Problem:
Only the lines from the top of the data through the line with "The brown game" should be repeated, each exactly as written.

Items from a data source
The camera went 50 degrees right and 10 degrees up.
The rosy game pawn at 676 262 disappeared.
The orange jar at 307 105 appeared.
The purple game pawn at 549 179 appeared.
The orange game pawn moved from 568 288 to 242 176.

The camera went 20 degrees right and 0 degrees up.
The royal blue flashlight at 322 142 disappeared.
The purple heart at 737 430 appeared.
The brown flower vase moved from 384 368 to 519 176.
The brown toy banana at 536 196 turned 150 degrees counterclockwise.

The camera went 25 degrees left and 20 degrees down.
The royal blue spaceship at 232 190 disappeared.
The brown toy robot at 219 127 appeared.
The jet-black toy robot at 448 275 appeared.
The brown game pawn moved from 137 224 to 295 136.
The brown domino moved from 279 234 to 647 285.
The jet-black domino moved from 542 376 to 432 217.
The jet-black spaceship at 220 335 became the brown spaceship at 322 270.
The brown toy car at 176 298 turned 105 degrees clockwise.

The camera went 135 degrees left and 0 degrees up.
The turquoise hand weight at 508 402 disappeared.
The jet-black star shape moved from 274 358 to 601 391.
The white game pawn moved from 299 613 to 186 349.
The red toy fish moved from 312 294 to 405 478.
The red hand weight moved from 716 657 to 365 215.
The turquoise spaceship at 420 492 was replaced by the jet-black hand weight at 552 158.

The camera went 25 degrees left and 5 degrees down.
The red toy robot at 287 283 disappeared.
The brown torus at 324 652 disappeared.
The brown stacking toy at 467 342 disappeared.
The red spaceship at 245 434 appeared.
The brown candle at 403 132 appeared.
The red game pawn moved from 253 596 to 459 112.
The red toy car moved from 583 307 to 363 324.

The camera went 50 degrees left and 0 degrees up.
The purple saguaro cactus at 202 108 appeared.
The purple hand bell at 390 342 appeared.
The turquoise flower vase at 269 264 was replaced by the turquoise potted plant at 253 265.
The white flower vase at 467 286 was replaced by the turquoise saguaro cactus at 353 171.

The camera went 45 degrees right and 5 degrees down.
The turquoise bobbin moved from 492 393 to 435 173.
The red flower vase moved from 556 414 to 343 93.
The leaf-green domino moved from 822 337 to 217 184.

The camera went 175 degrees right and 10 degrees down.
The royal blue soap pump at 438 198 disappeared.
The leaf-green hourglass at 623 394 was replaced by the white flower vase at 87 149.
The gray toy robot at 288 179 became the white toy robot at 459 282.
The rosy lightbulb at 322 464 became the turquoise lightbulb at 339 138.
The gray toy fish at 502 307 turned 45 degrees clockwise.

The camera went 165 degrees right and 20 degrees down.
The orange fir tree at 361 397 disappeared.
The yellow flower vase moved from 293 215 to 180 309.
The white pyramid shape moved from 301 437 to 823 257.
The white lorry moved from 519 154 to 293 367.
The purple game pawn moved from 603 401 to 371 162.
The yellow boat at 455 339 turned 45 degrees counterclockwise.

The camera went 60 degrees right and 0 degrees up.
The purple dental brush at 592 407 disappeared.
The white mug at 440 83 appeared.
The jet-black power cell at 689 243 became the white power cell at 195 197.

Response to the exercise:
The camera went 50 degrees right and 10 degrees up.
The rosy game pawn at 676 262 disappeared.
The orange jar at 307 105 appeared.
The purple game pawn at 549 179 appeared.
The orange game pawn moved from 568 288 to 242 176.

The camera went 20 degrees right and 0 degrees up.
The royal blue flashlight at 322 142 disappeared.
The purple heart at 737 430 appeared.
The brown flower vase moved from 384 368 to 519 176.
The brown toy banana at 536 196 turned 150 degrees counterclockwise.

The camera went 25 degrees left and 20 degrees down.
The royal blue spaceship at 232 190 disappeared.
The brown toy robot at 219 127 appeared.
The jet-black toy robot at 448 275 appeared.
The brown game pawn moved from 137 224 to 295 136.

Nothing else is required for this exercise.